Look for the word "degrees" in the data below, and copy every line that holds it.

### RECORDS TO PROCESS
• • • •

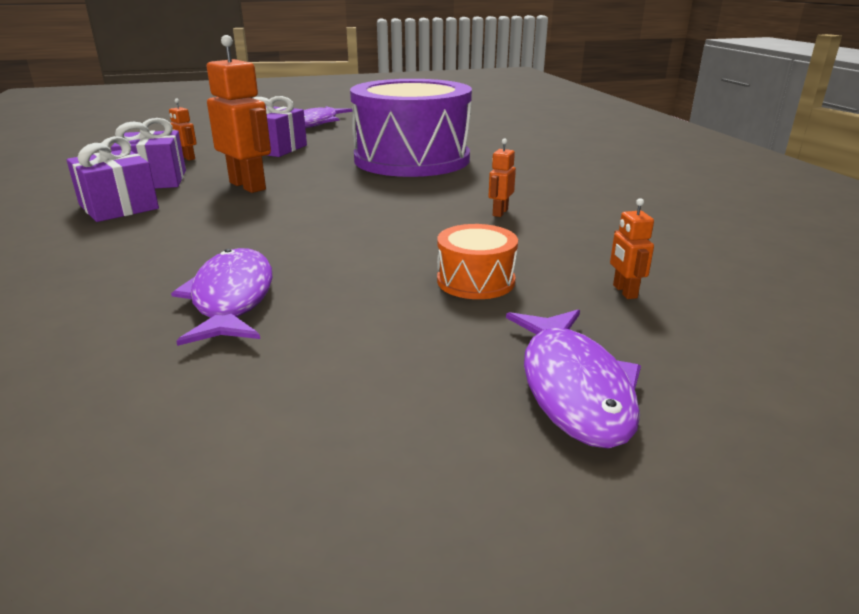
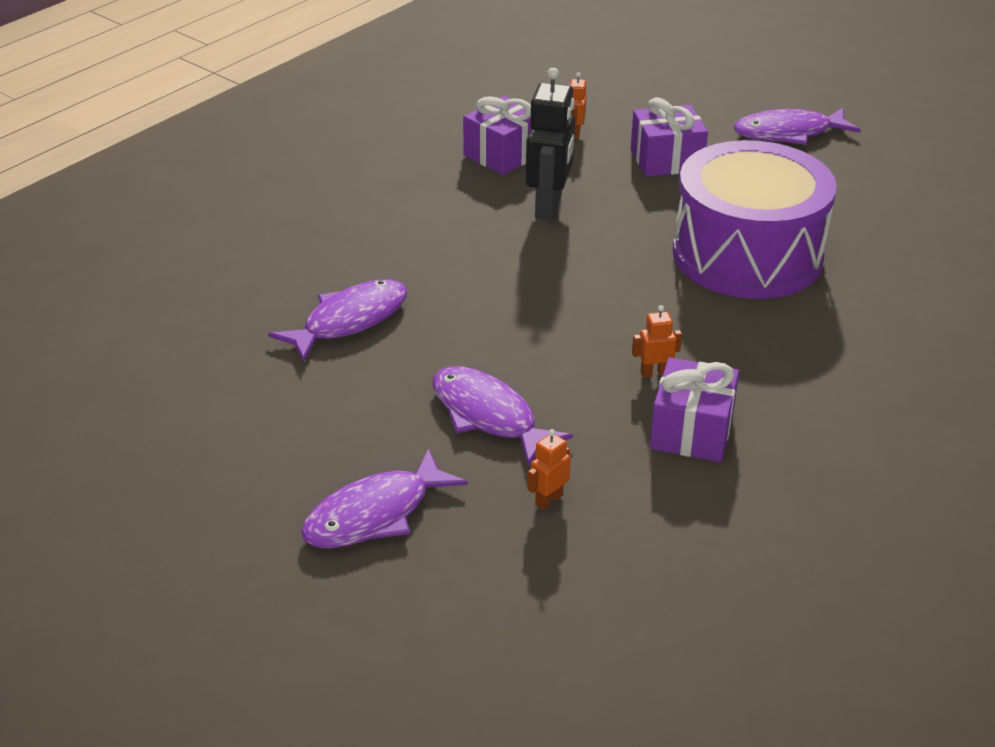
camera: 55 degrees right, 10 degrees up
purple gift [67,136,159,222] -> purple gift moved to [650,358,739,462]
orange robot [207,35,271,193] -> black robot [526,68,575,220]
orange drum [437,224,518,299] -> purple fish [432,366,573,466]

• • • •

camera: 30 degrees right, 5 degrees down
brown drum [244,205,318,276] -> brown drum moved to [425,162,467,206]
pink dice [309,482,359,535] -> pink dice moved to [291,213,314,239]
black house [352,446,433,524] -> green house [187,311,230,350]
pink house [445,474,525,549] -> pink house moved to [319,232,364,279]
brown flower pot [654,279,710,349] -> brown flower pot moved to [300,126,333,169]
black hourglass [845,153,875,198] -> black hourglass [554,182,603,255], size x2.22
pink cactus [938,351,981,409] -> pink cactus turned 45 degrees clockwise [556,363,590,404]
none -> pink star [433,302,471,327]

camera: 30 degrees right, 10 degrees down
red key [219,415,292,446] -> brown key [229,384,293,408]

• • • •

### ANSWER FOR THIS EXERCISE
camera: 55 degrees right, 10 degrees up
camera: 30 degrees right, 5 degrees down
pink cactus [938,351,981,409] -> pink cactus turned 45 degrees clockwise [556,363,590,404]
camera: 30 degrees right, 10 degrees down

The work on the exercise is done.